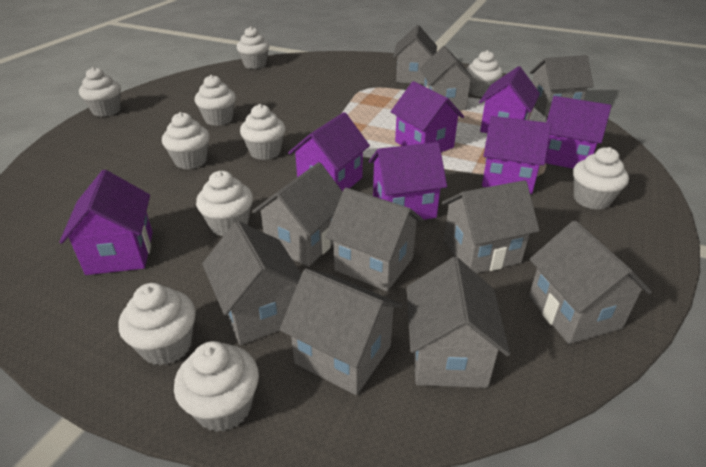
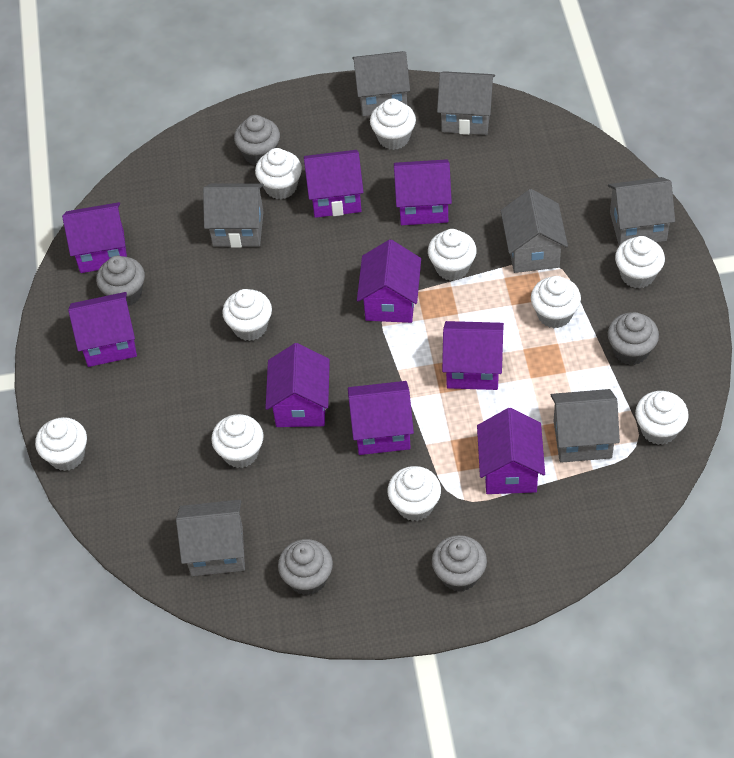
grey cupcake: 0 -> 5
grey house: 10 -> 7
purple house: 7 -> 9

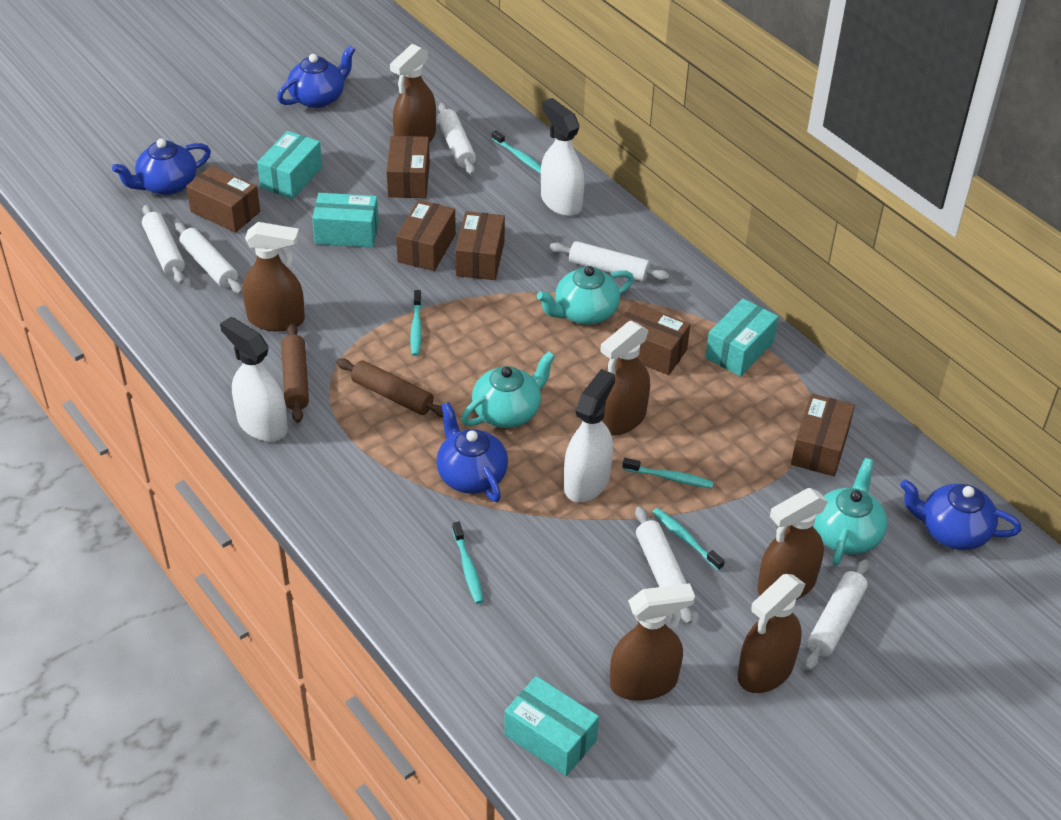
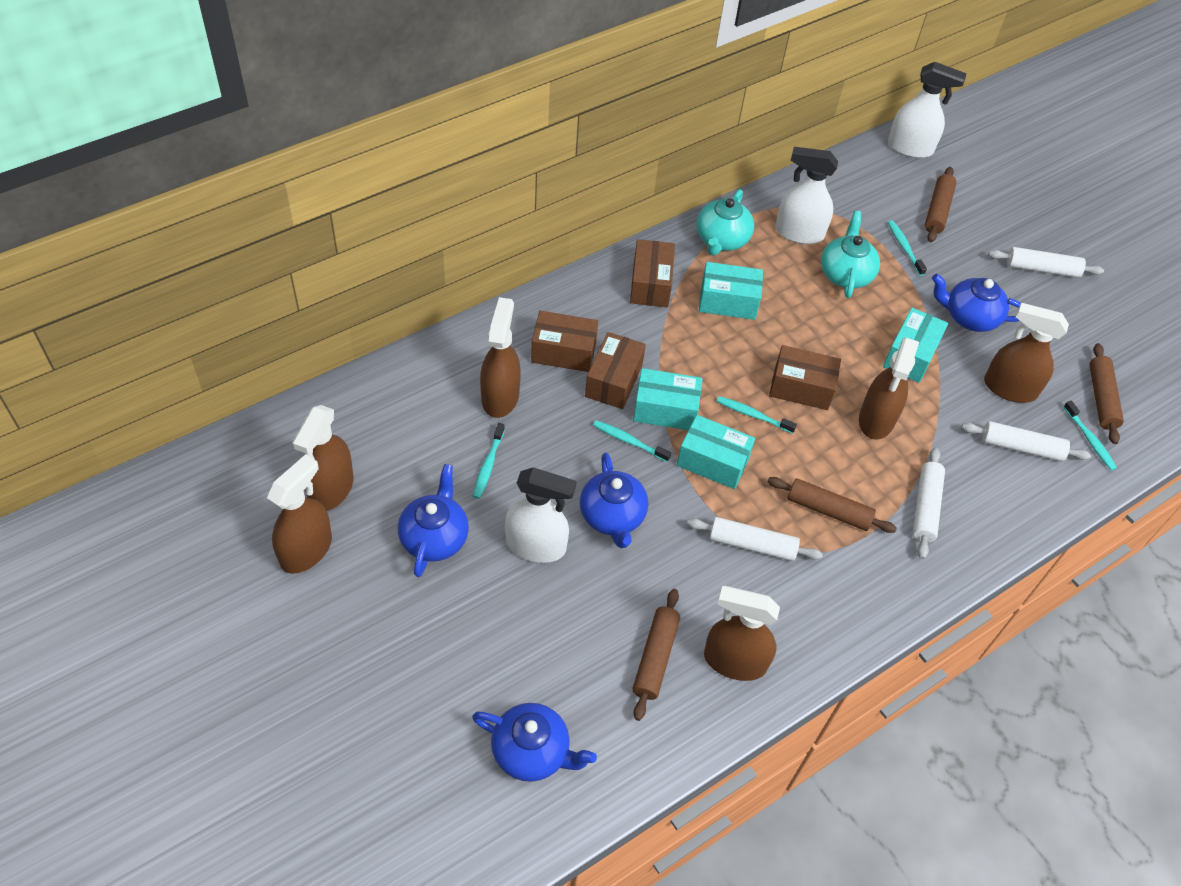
brown box: 6 -> 4
brown rolling pin: 2 -> 4
turquoise teapot: 3 -> 2
white rolling pin: 6 -> 4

════════════════════

__YOUR OBJECTIVE__
The result should be the material above, unchanged and free of pictures; please print it.

__ANSWER TO THIS PROBLEM__
grey cupcake: 0 -> 5
grey house: 10 -> 7
purple house: 7 -> 9

brown box: 6 -> 4
brown rolling pin: 2 -> 4
turquoise teapot: 3 -> 2
white rolling pin: 6 -> 4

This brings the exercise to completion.